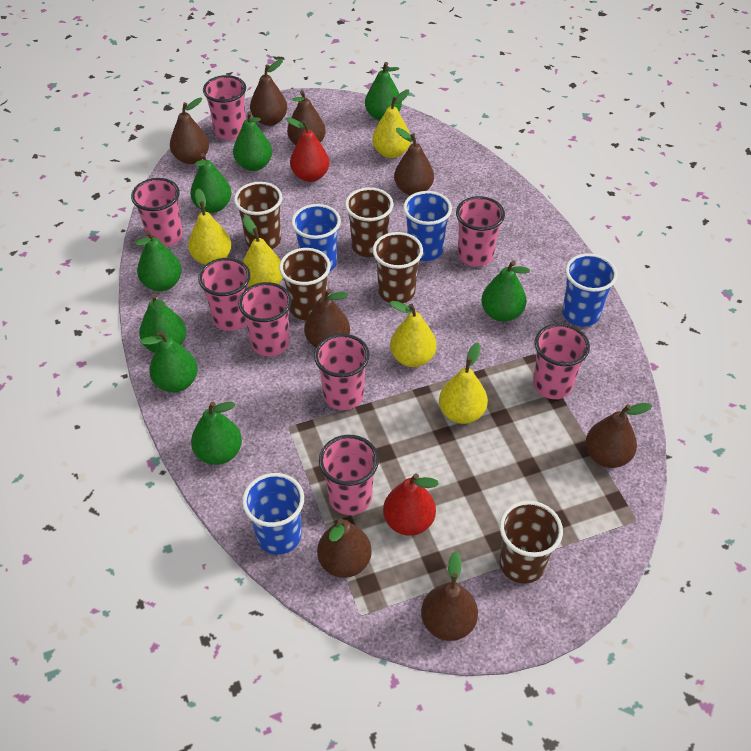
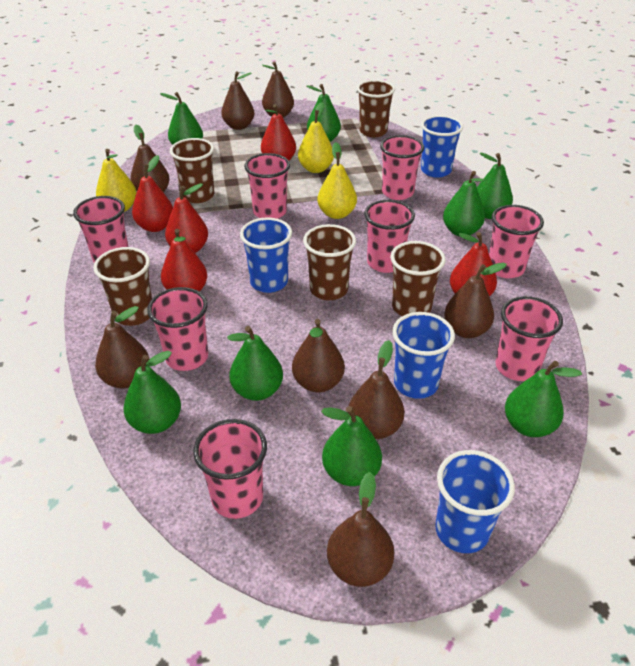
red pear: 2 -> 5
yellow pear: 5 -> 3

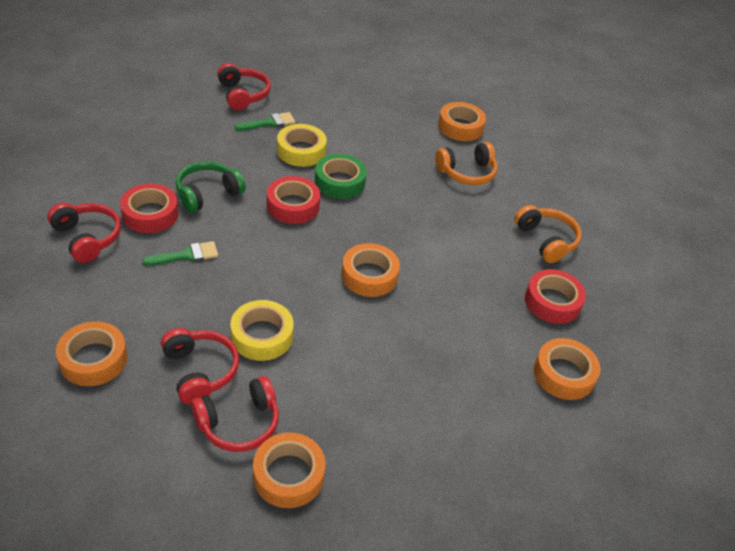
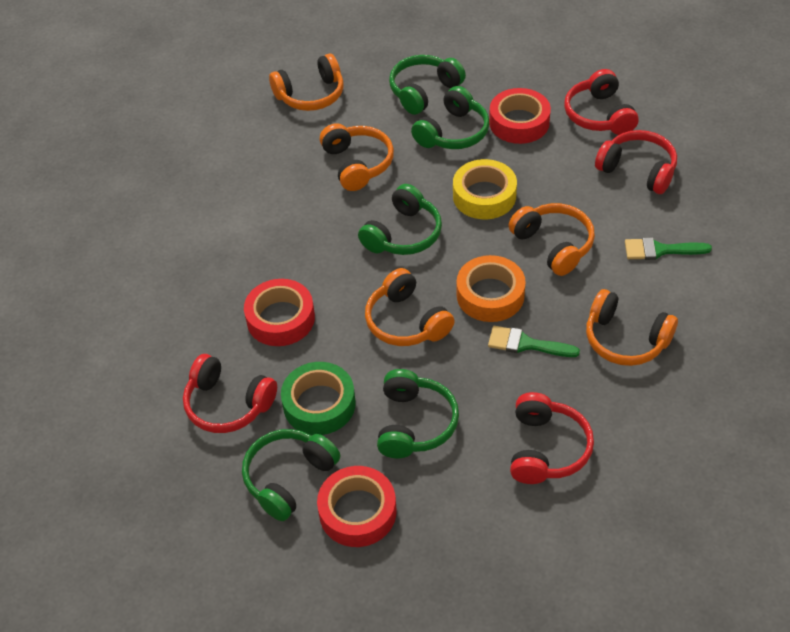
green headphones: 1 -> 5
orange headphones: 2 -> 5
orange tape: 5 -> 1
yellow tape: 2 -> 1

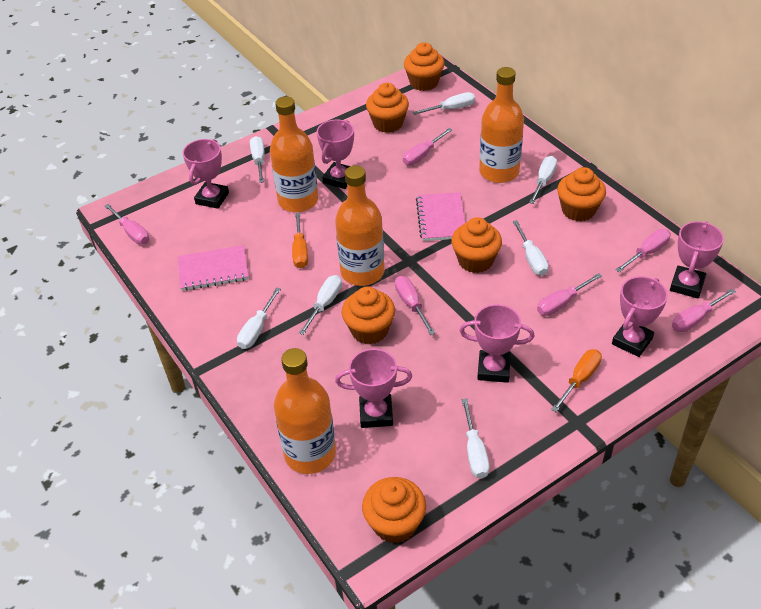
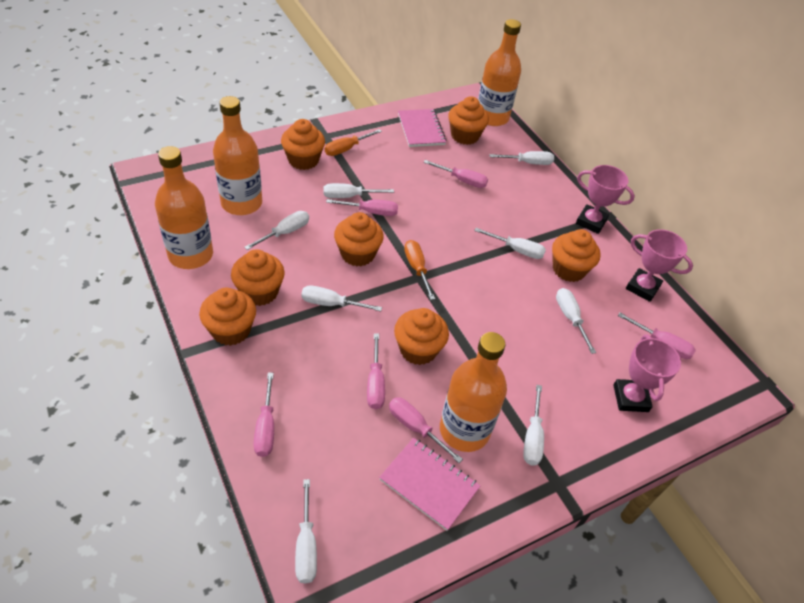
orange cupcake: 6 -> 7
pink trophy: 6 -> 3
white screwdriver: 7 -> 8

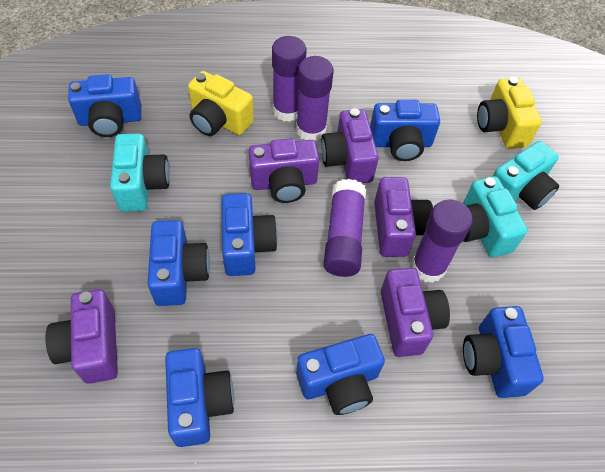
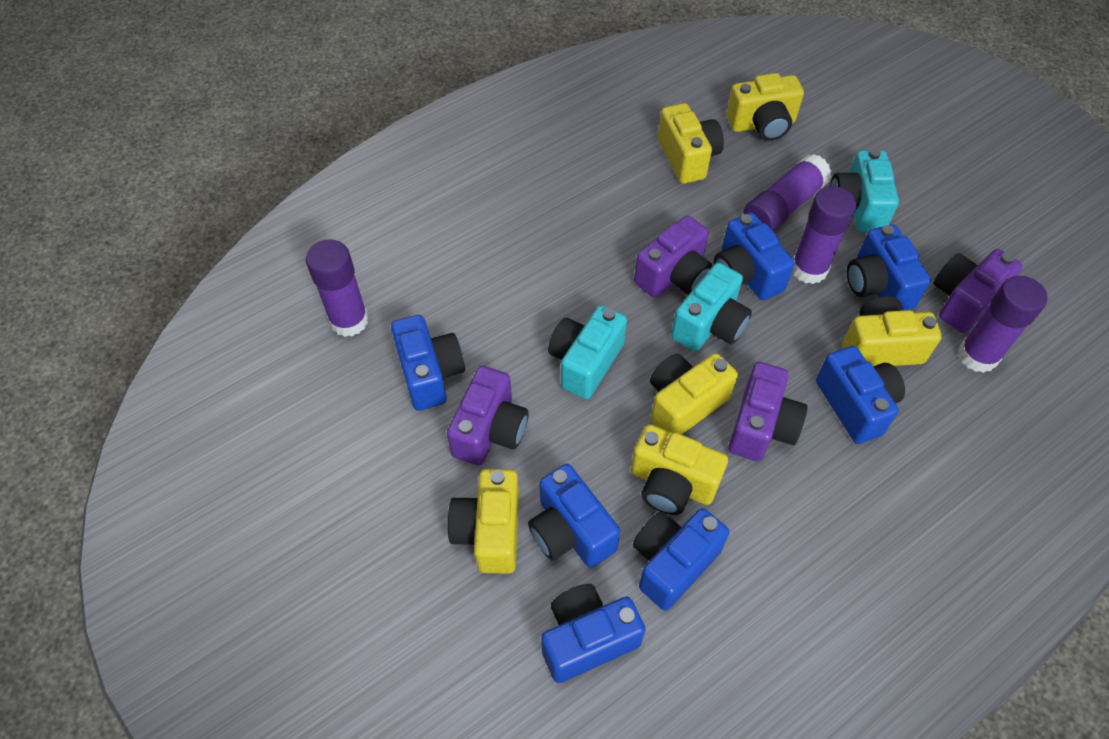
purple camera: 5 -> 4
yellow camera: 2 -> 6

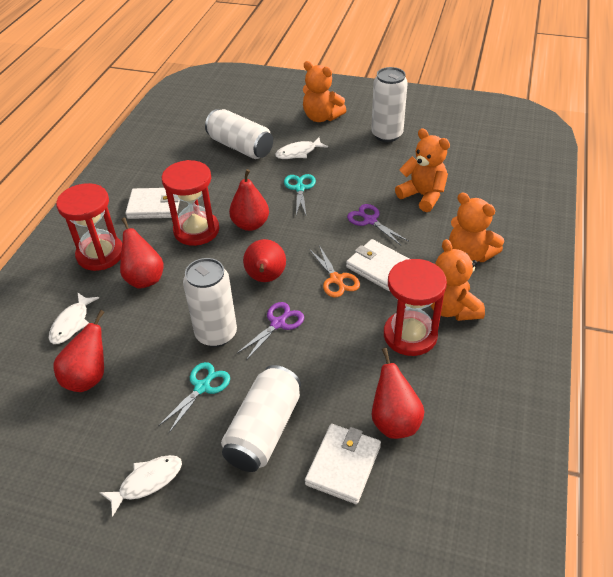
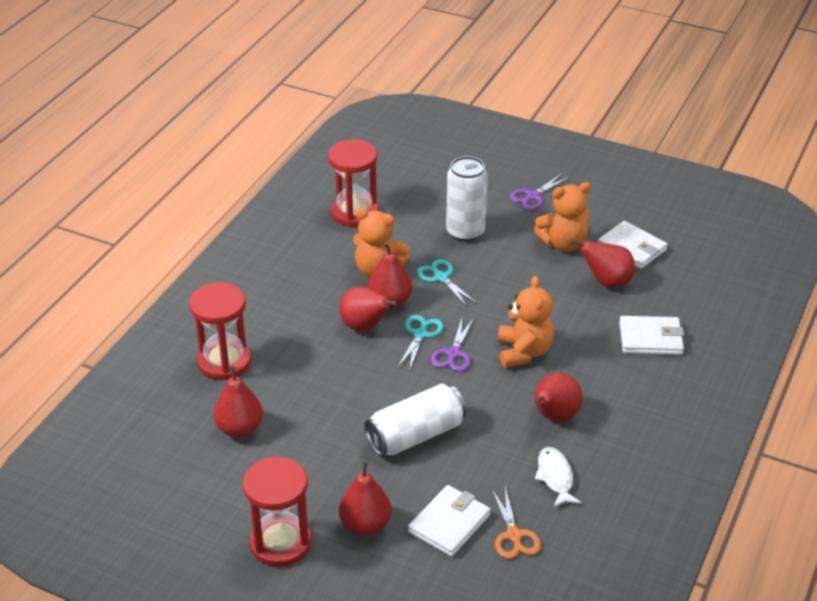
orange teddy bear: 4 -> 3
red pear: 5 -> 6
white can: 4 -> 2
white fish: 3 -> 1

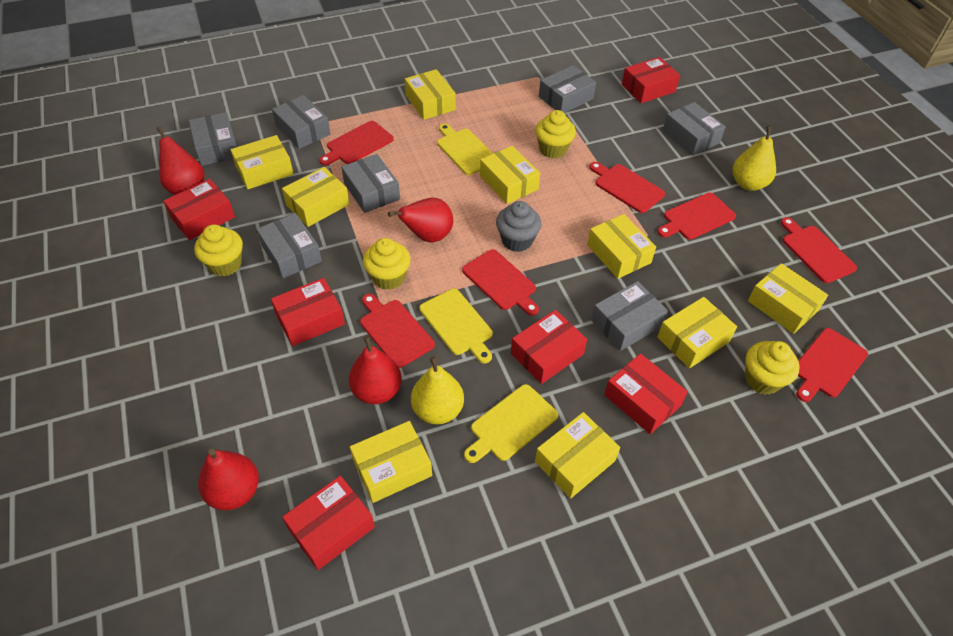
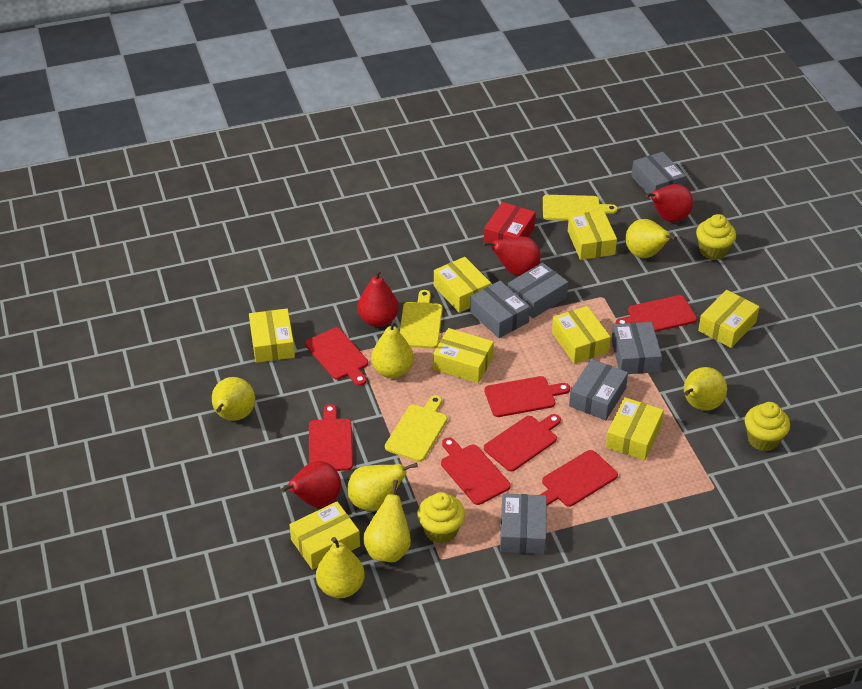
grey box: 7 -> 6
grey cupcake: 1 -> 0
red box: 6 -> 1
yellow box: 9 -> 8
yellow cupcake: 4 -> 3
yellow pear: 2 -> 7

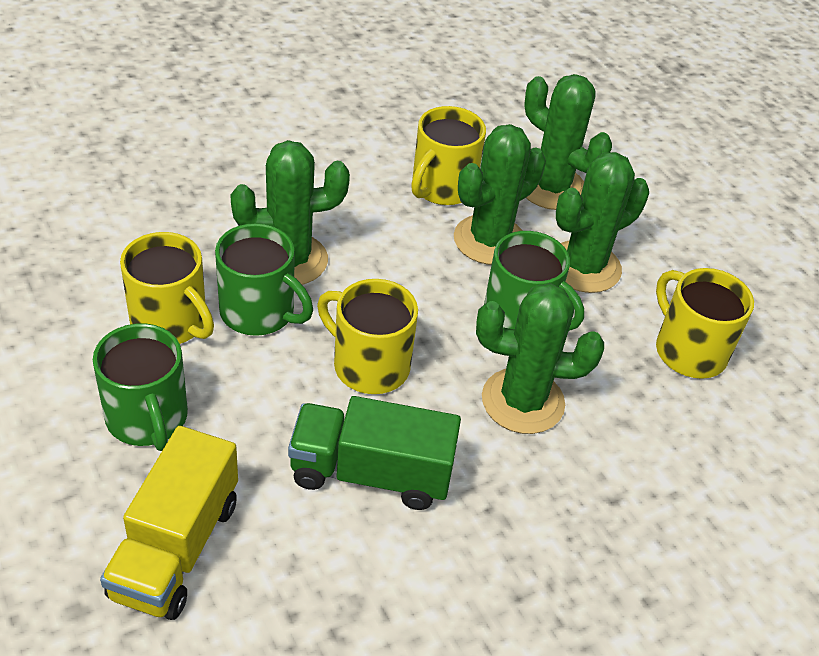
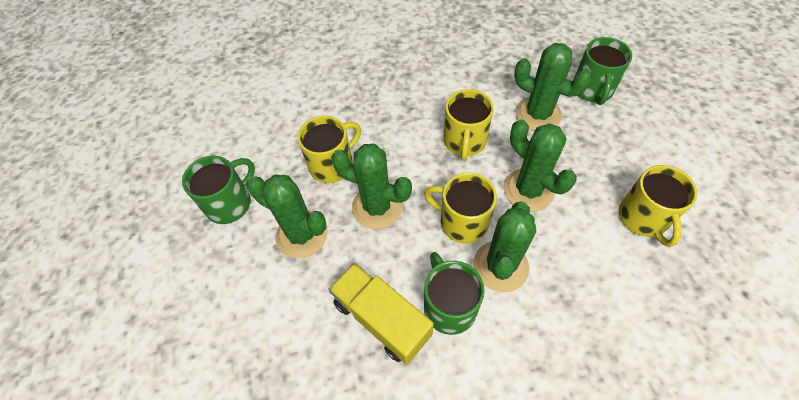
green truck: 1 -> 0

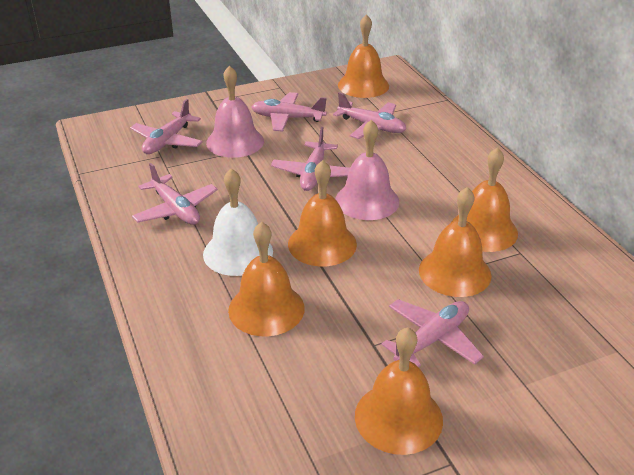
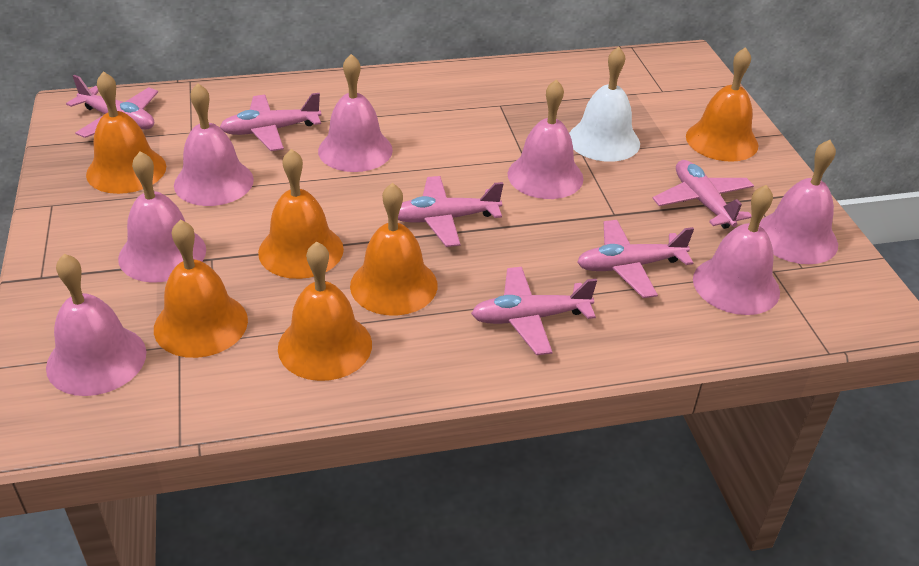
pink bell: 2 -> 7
___
Repeat all of the listing above word for word, and exclude the pictures.

● **Response below**
red pear: 2 -> 5
yellow pear: 5 -> 3

green headphones: 1 -> 5
orange headphones: 2 -> 5
orange tape: 5 -> 1
yellow tape: 2 -> 1

orange cupcake: 6 -> 7
pink trophy: 6 -> 3
white screwdriver: 7 -> 8

purple camera: 5 -> 4
yellow camera: 2 -> 6

orange teddy bear: 4 -> 3
red pear: 5 -> 6
white can: 4 -> 2
white fish: 3 -> 1

grey box: 7 -> 6
grey cupcake: 1 -> 0
red box: 6 -> 1
yellow box: 9 -> 8
yellow cupcake: 4 -> 3
yellow pear: 2 -> 7

green truck: 1 -> 0

pink bell: 2 -> 7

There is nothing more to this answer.